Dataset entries
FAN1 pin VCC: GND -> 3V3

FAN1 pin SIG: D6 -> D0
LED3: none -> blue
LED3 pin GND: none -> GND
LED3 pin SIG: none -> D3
--
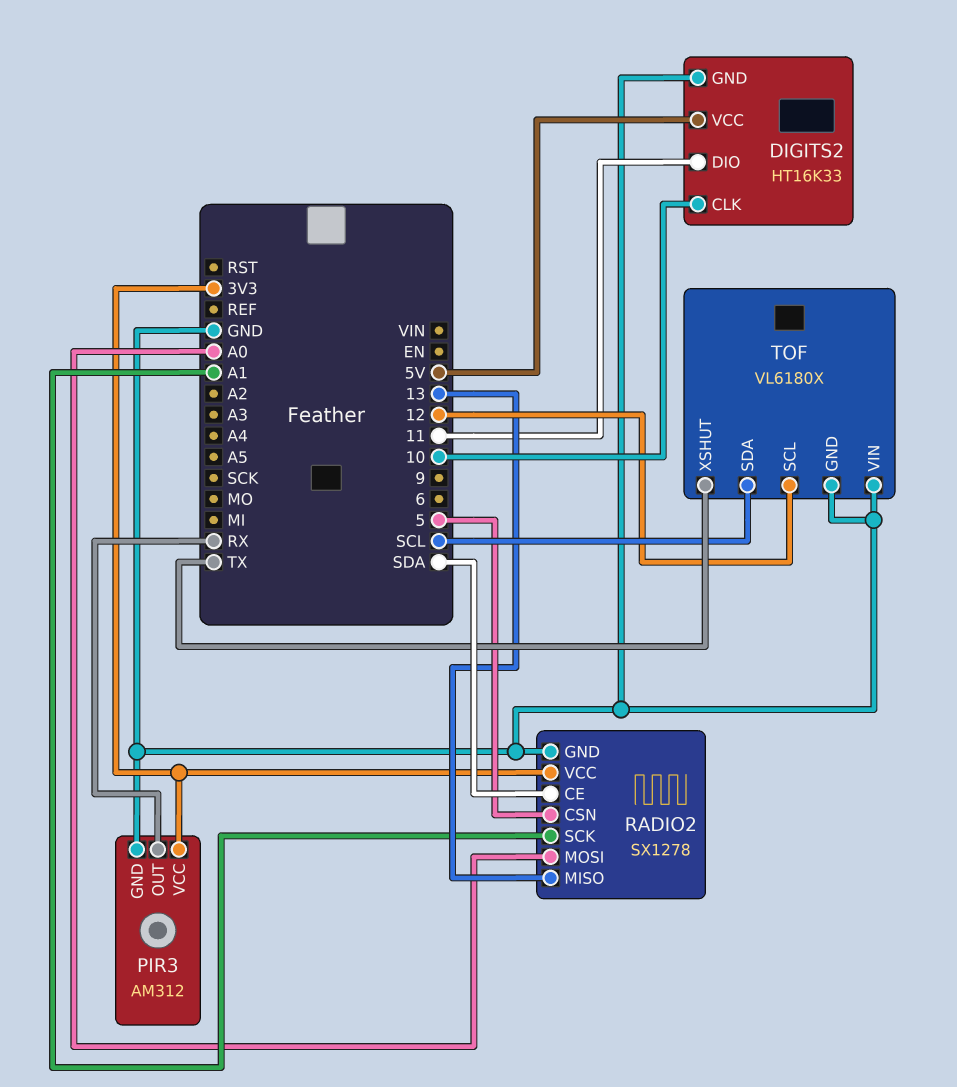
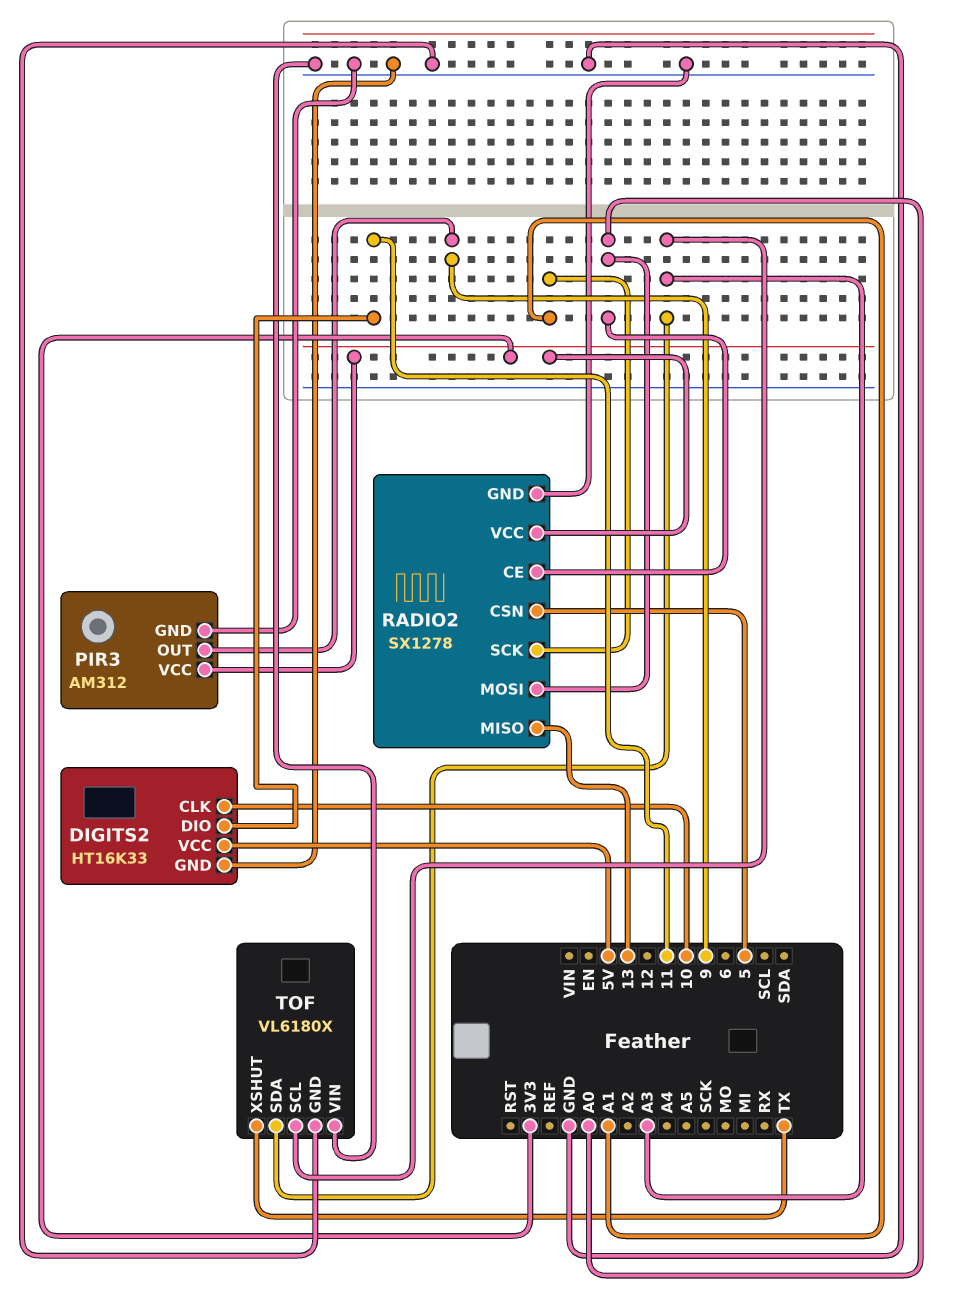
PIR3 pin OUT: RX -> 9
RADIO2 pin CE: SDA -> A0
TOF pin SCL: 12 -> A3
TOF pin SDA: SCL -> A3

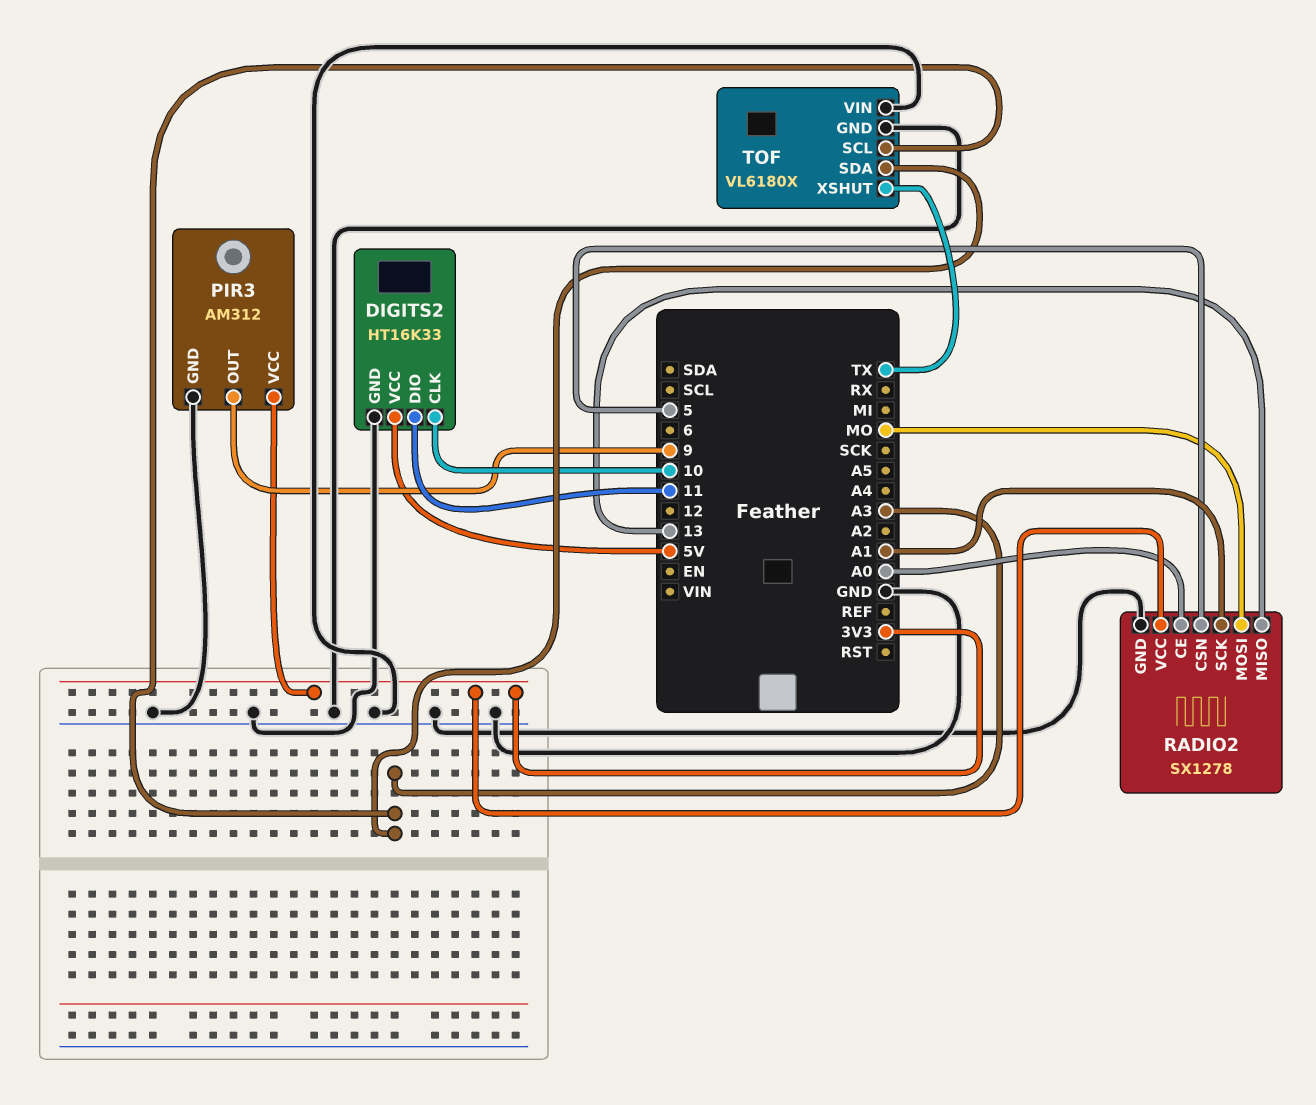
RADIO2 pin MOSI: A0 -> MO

### Work request
From the records above, count the lines that contain "none". Only the number should be written.

### Problem solution
3